Available records:
********
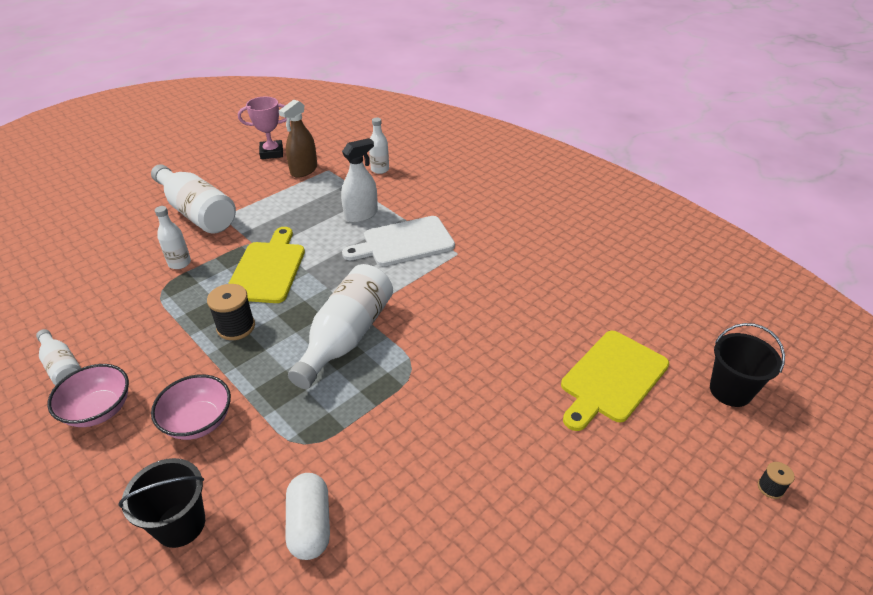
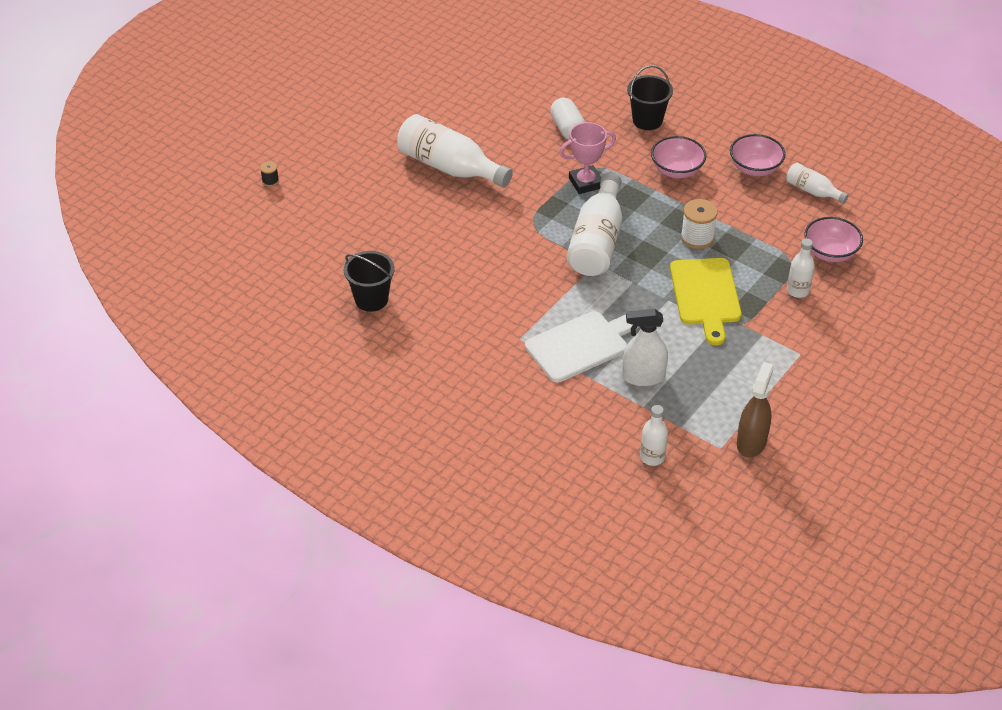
camera: 170 degrees right, 5 degrees up
(115, 294) = (830, 253): none -> pink bowl
(197, 212) = (832, 355): white bottle -> white bottle (450, 167)
(236, 327) = (697, 237): black spool -> white spool
(271, 153) = (815, 471): pink trophy -> pink trophy (585, 183)
(361, 215) = (643, 377): white spray bottle -> white spray bottle turned 45 degrees clockwise
(612, 378) = (369, 236): yellow cutting board -> none
(730, 391) = (275, 238): black bucket -> black bucket (371, 299)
********
Exercise goal: Only the final stretch of the entries above is needed: print exactly the lines from the line containing "(612, 378) = (369, 236): yellow" through the last one.

Answer to this problem:
(612, 378) = (369, 236): yellow cutting board -> none
(730, 391) = (275, 238): black bucket -> black bucket (371, 299)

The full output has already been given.